> [Activity] Provide again, from the entries below, every line from the one containing "D1: schottky (A" through the one containing "P3 pin 2: SIG -> IC3/A", exactly as written, and no other line.

===

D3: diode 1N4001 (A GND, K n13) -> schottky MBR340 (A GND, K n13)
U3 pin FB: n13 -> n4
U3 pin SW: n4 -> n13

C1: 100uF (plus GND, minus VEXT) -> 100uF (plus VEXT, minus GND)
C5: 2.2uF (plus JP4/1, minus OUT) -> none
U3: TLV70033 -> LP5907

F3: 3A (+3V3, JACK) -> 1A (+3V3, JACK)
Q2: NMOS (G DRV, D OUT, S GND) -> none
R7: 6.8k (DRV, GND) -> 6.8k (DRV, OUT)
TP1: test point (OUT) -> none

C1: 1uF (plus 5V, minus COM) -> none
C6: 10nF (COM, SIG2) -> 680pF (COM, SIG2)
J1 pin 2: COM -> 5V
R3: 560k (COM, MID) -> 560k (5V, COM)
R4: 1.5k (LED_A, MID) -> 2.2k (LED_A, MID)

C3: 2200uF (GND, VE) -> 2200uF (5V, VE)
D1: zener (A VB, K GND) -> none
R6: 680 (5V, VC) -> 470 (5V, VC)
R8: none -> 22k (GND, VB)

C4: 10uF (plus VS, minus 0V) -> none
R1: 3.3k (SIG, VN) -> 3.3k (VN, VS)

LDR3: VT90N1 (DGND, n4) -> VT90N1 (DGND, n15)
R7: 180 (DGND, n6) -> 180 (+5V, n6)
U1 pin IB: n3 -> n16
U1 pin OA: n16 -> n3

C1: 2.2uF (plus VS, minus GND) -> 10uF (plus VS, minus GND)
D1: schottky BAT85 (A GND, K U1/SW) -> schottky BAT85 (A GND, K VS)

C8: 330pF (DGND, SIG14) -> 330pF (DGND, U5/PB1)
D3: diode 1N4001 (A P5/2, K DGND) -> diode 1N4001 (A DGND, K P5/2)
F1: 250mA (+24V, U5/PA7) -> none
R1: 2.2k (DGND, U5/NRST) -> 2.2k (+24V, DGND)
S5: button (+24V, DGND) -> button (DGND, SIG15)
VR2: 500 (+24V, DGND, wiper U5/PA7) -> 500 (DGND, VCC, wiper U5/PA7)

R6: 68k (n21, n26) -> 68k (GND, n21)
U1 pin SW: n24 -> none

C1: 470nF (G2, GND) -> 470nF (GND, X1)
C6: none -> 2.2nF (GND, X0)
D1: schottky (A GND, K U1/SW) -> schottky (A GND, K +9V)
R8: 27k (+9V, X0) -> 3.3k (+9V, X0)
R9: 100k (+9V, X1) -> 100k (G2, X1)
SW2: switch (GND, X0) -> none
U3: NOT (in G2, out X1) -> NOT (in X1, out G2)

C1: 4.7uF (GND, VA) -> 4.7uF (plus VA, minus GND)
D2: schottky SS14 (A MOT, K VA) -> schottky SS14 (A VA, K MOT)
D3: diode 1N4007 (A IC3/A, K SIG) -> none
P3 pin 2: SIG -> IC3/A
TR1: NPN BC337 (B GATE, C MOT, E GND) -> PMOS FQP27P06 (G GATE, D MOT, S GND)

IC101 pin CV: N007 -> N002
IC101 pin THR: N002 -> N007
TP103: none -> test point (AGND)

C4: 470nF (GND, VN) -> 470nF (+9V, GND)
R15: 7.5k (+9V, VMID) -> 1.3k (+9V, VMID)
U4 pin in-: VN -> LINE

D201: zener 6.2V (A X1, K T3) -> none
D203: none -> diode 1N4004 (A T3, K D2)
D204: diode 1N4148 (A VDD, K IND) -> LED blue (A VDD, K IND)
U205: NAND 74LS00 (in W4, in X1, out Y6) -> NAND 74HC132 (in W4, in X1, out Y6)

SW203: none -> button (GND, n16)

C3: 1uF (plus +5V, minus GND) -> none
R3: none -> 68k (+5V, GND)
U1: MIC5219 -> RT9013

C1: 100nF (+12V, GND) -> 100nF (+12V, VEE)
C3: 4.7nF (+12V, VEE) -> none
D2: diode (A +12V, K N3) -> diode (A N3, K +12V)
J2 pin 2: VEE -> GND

===

> [Output of the task]
D1: schottky (A GND, K U1/SW) -> schottky (A GND, K +9V)
R8: 27k (+9V, X0) -> 3.3k (+9V, X0)
R9: 100k (+9V, X1) -> 100k (G2, X1)
SW2: switch (GND, X0) -> none
U3: NOT (in G2, out X1) -> NOT (in X1, out G2)

C1: 4.7uF (GND, VA) -> 4.7uF (plus VA, minus GND)
D2: schottky SS14 (A MOT, K VA) -> schottky SS14 (A VA, K MOT)
D3: diode 1N4007 (A IC3/A, K SIG) -> none
P3 pin 2: SIG -> IC3/A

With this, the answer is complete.